─── SOURCE DATA
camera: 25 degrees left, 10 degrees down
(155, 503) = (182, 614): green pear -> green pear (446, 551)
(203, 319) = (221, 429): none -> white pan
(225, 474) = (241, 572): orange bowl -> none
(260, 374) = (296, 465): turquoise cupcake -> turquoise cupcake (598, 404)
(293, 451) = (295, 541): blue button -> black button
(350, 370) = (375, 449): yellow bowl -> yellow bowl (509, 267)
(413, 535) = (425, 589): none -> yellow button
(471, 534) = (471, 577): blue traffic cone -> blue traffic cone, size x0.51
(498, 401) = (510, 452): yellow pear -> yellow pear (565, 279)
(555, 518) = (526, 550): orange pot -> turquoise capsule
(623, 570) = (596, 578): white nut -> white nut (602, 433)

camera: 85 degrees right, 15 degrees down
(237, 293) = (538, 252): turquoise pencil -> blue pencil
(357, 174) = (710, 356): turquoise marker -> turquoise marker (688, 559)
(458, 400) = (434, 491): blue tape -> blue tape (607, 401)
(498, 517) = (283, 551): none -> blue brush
──────
─── SOURCE DATA
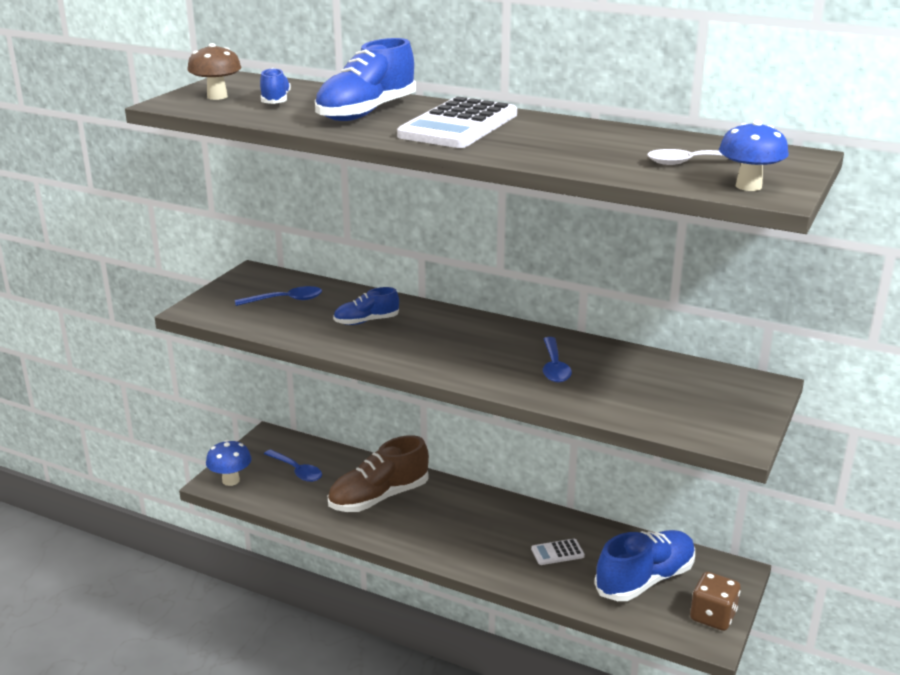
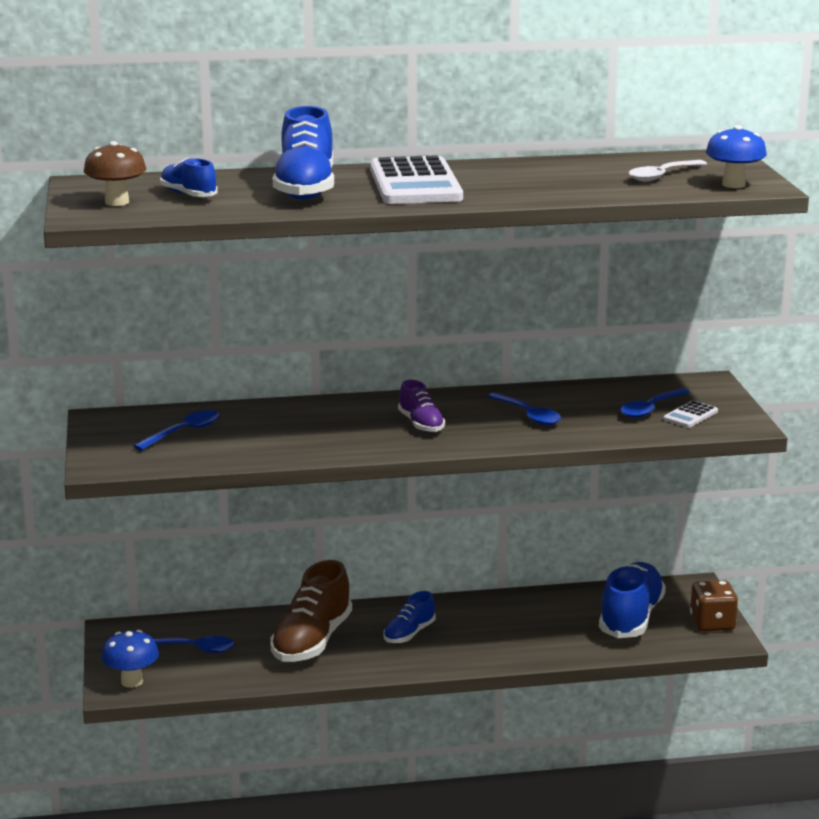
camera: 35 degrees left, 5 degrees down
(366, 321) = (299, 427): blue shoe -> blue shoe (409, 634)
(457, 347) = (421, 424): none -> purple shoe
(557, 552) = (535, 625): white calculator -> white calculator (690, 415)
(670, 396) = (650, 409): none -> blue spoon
──────
─── SOURCE DATA
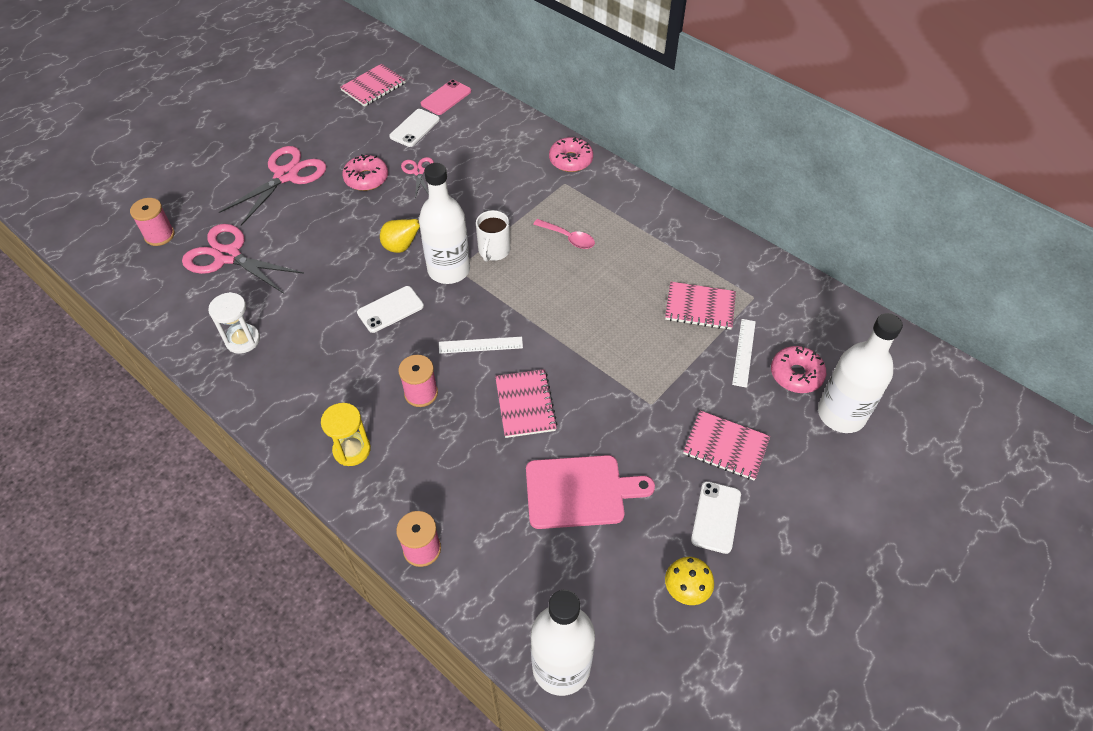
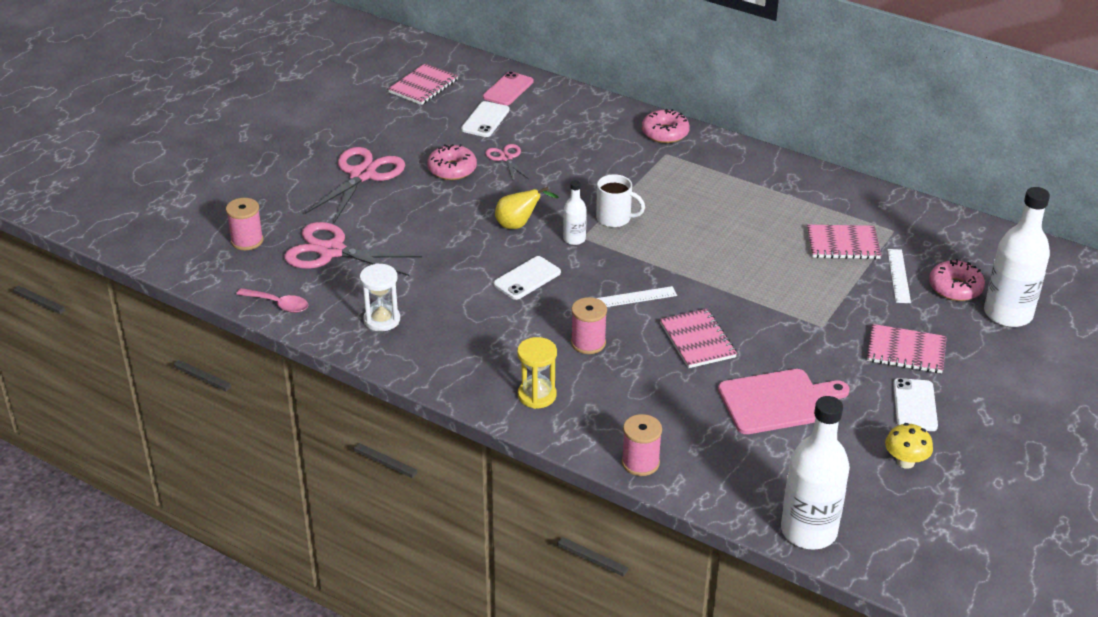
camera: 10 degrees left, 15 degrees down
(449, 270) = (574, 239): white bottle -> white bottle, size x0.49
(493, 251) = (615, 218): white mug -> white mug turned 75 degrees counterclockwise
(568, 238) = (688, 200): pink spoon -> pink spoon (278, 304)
──────
-- WHAT TO DO --
Copy the lines above exactly. Start with the line containing "camera: 25 degrees left, 10 degrees down", end with the line containing "(350, 370) = (375, 449): yellow", and include both.

-- EXERCISE SOLUTION --
camera: 25 degrees left, 10 degrees down
(155, 503) = (182, 614): green pear -> green pear (446, 551)
(203, 319) = (221, 429): none -> white pan
(225, 474) = (241, 572): orange bowl -> none
(260, 374) = (296, 465): turquoise cupcake -> turquoise cupcake (598, 404)
(293, 451) = (295, 541): blue button -> black button
(350, 370) = (375, 449): yellow bowl -> yellow bowl (509, 267)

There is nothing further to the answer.